Requirements — In the material from the line containing "cyan cross at (90, 115): moved" through the line containing "red rectangle at (344, 133): moved", replace "brown semicircle" with "green semicircle" and give those lines again with nothing else changed. Omit the pictures from your answer.

Source material —
────────────────

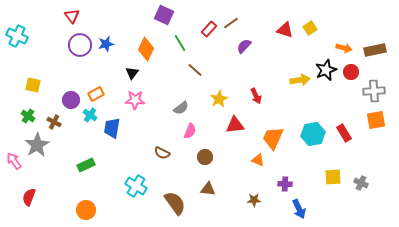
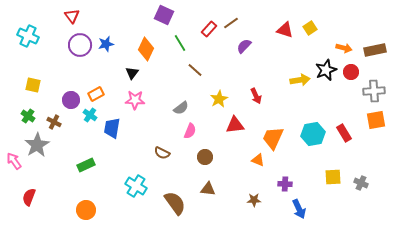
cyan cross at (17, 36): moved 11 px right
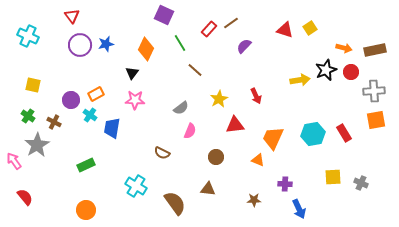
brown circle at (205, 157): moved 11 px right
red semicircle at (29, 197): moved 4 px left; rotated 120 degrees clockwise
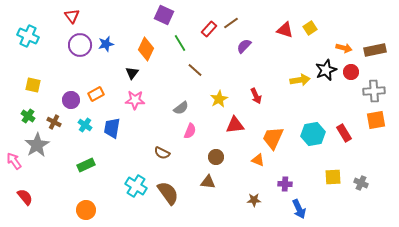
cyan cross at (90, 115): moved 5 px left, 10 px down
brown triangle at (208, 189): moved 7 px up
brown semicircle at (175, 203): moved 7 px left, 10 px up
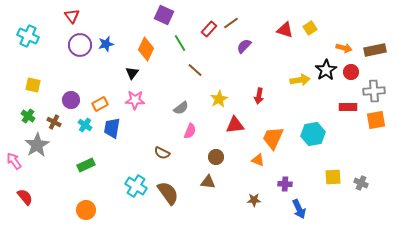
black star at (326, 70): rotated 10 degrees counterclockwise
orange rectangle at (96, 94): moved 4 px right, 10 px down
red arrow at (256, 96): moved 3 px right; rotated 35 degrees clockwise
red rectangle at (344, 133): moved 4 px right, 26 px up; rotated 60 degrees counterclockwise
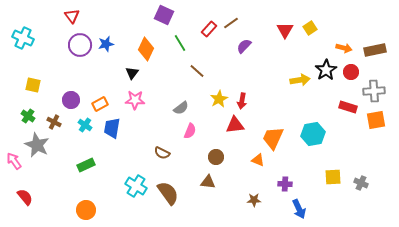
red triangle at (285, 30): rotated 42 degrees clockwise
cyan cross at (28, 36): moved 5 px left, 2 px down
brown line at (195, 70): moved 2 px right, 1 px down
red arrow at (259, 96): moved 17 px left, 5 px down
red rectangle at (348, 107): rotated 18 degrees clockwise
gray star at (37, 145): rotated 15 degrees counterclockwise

────────────────

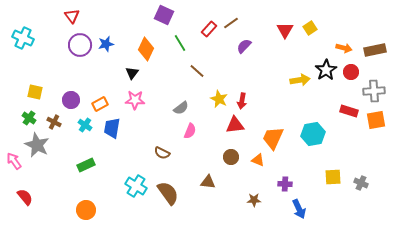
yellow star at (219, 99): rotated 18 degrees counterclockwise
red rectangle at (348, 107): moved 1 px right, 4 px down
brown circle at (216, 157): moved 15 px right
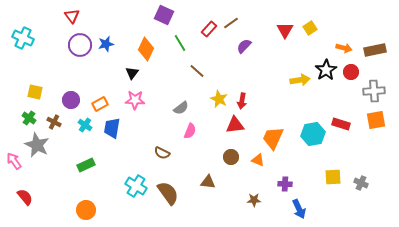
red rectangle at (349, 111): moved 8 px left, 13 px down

────────────────

Solution —
cyan cross at (90, 115): moved 5 px left, 10 px down
brown triangle at (208, 189): moved 7 px up
green semicircle at (175, 203): moved 7 px left, 10 px up
black star at (326, 70): rotated 10 degrees counterclockwise
orange rectangle at (96, 94): moved 4 px right, 10 px down
red arrow at (256, 96): moved 3 px right; rotated 35 degrees clockwise
red rectangle at (344, 133): moved 4 px right, 26 px up; rotated 60 degrees counterclockwise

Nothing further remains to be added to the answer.